### Task details
Repeat the whole listing. Keep it exact.

----

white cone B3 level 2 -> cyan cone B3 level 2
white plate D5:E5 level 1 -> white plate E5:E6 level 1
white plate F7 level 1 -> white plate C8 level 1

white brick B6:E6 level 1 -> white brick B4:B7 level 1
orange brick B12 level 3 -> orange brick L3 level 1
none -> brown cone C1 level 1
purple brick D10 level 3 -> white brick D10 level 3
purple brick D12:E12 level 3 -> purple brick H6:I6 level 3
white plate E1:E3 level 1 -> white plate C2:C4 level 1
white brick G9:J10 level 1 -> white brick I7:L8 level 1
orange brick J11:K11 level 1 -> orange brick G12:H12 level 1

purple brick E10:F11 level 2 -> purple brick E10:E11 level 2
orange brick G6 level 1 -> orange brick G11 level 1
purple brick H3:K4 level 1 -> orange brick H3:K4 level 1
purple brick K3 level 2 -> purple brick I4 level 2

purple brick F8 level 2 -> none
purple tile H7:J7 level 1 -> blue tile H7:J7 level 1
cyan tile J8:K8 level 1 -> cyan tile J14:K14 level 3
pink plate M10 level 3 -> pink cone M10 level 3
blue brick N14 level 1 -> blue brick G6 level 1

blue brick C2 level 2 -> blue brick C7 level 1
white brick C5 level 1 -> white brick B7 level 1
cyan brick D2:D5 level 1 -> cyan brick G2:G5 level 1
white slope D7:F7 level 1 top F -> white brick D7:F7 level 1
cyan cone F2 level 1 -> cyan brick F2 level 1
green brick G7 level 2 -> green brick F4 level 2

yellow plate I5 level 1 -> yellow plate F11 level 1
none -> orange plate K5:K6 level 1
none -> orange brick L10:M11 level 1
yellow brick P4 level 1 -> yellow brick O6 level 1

----

### Answer section
white cone B3 level 2 -> cyan cone B3 level 2
white plate D5:E5 level 1 -> white plate E5:E6 level 1
white plate F7 level 1 -> white plate C8 level 1

white brick B6:E6 level 1 -> white brick B4:B7 level 1
orange brick B12 level 3 -> orange brick L3 level 1
none -> brown cone C1 level 1
purple brick D10 level 3 -> white brick D10 level 3
purple brick D12:E12 level 3 -> purple brick H6:I6 level 3
white plate E1:E3 level 1 -> white plate C2:C4 level 1
white brick G9:J10 level 1 -> white brick I7:L8 level 1
orange brick J11:K11 level 1 -> orange brick G12:H12 level 1

purple brick E10:F11 level 2 -> purple brick E10:E11 level 2
orange brick G6 level 1 -> orange brick G11 level 1
purple brick H3:K4 level 1 -> orange brick H3:K4 level 1
purple brick K3 level 2 -> purple brick I4 level 2

purple brick F8 level 2 -> none
purple tile H7:J7 level 1 -> blue tile H7:J7 level 1
cyan tile J8:K8 level 1 -> cyan tile J14:K14 level 3
pink plate M10 level 3 -> pink cone M10 level 3
blue brick N14 level 1 -> blue brick G6 level 1

blue brick C2 level 2 -> blue brick C7 level 1
white brick C5 level 1 -> white brick B7 level 1
cyan brick D2:D5 level 1 -> cyan brick G2:G5 level 1
white slope D7:F7 level 1 top F -> white brick D7:F7 level 1
cyan cone F2 level 1 -> cyan brick F2 level 1
green brick G7 level 2 -> green brick F4 level 2

yellow plate I5 level 1 -> yellow plate F11 level 1
none -> orange plate K5:K6 level 1
none -> orange brick L10:M11 level 1
yellow brick P4 level 1 -> yellow brick O6 level 1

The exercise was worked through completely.